== Problem to work on ==
Retype exactly the lines below, starting with the line that contains "to red_shoe 495,280,617,355" and ending with the last line; leave out any pictures.

--- START ---

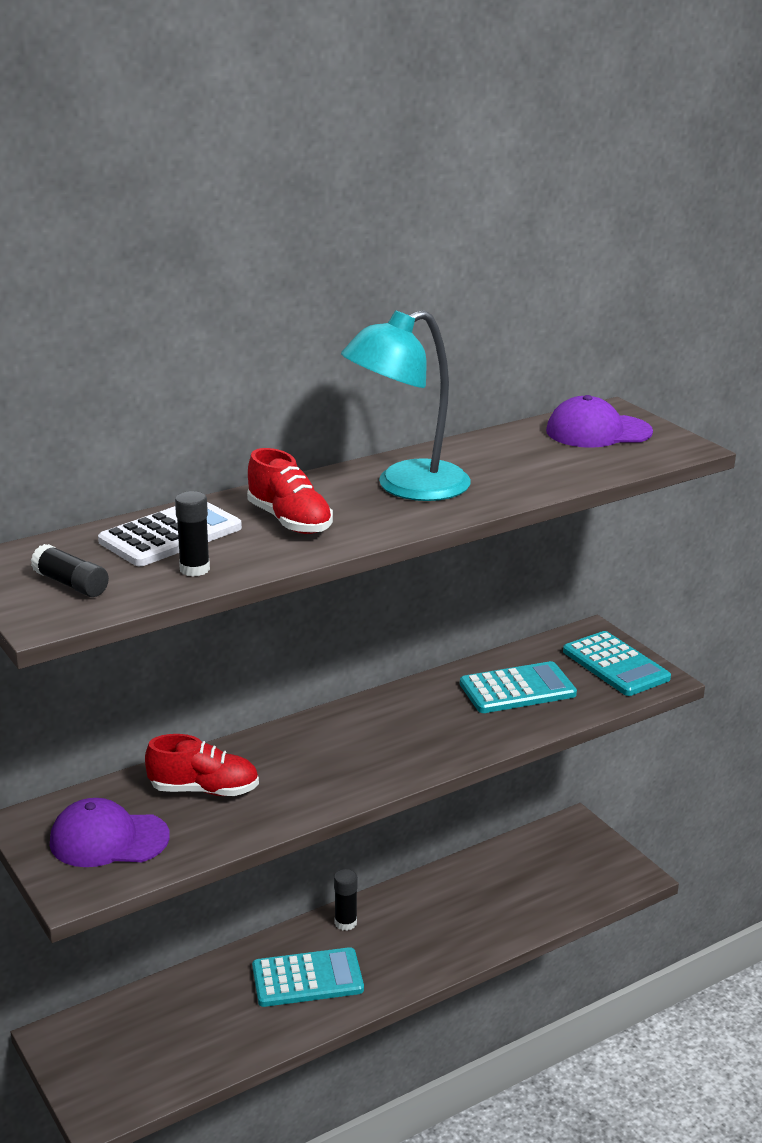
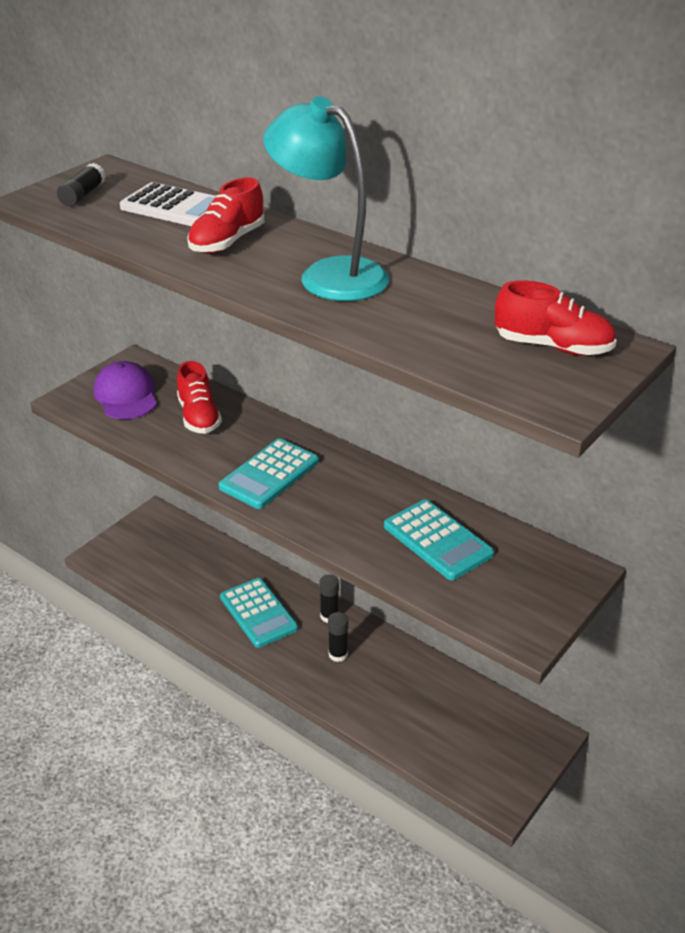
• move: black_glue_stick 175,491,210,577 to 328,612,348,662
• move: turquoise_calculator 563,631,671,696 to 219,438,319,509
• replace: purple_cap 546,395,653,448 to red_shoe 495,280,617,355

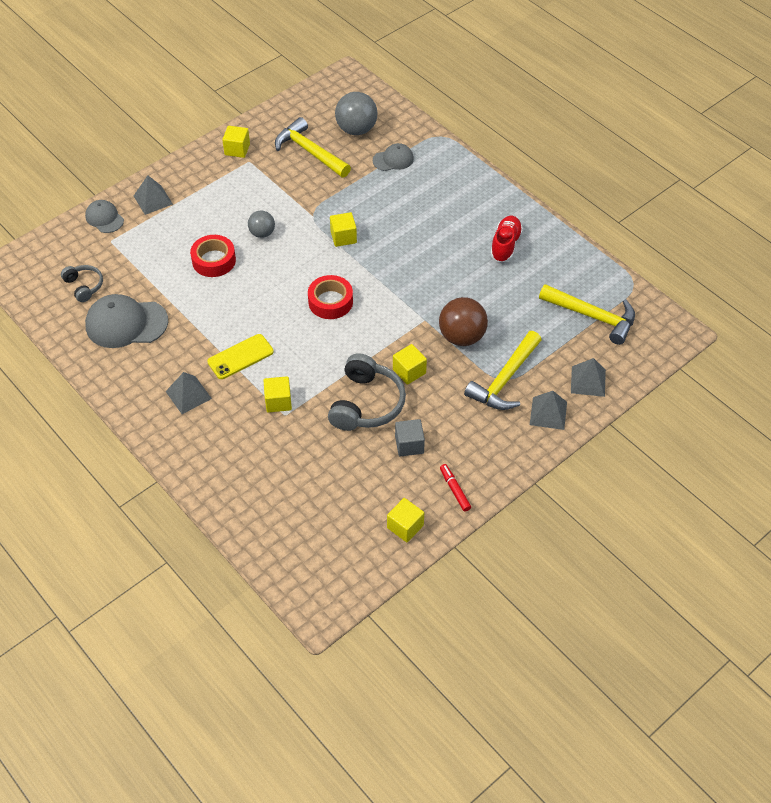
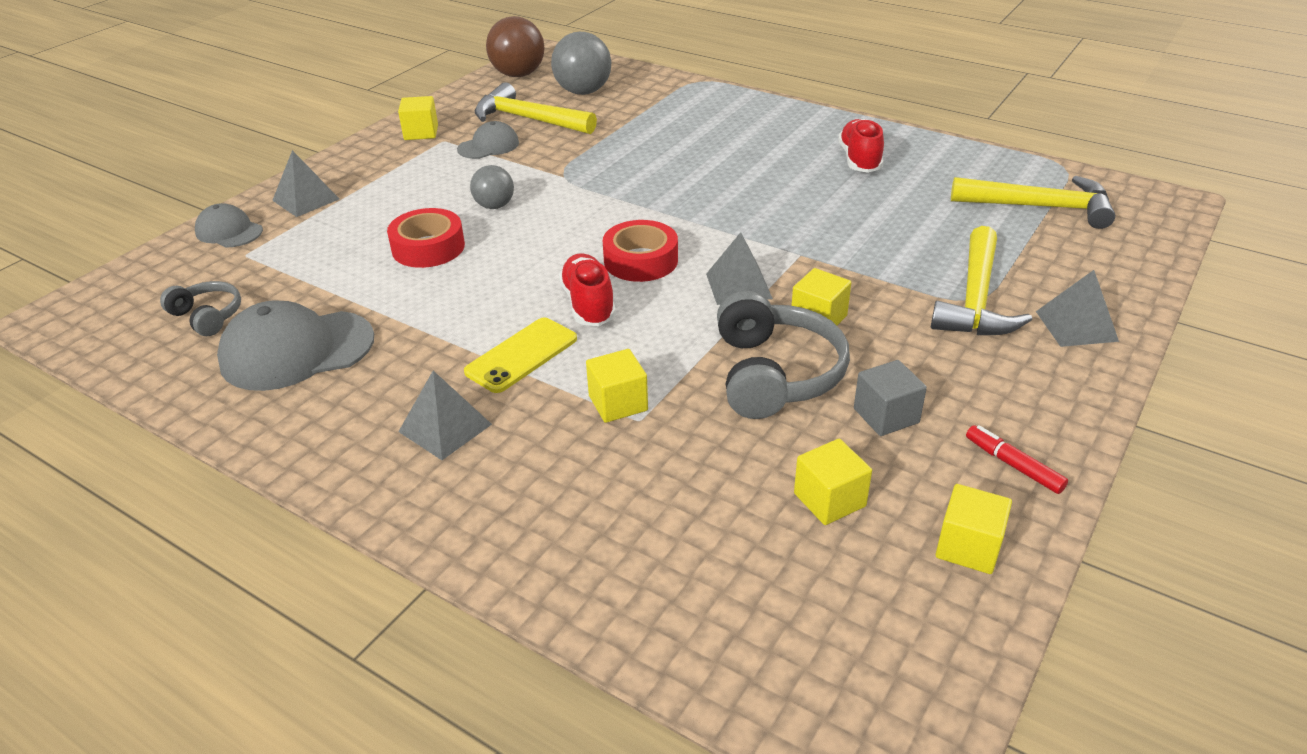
• insert: red_shoe 559,254,616,326
• move: yellow_cube 330,212,357,247 to 794,439,872,525
• move: grey_cap 373,143,414,171 to 457,121,519,159
• move: brown_ball 439,297,488,346 to 486,16,545,77
• move: grey_pyramid 571,358,606,397 to 706,232,773,305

--- END ---

== Solution for this task ==
• replace: purple_cap 546,395,653,448 to red_shoe 495,280,617,355

• insert: red_shoe 559,254,616,326
• move: yellow_cube 330,212,357,247 to 794,439,872,525
• move: grey_cap 373,143,414,171 to 457,121,519,159
• move: brown_ball 439,297,488,346 to 486,16,545,77
• move: grey_pyramid 571,358,606,397 to 706,232,773,305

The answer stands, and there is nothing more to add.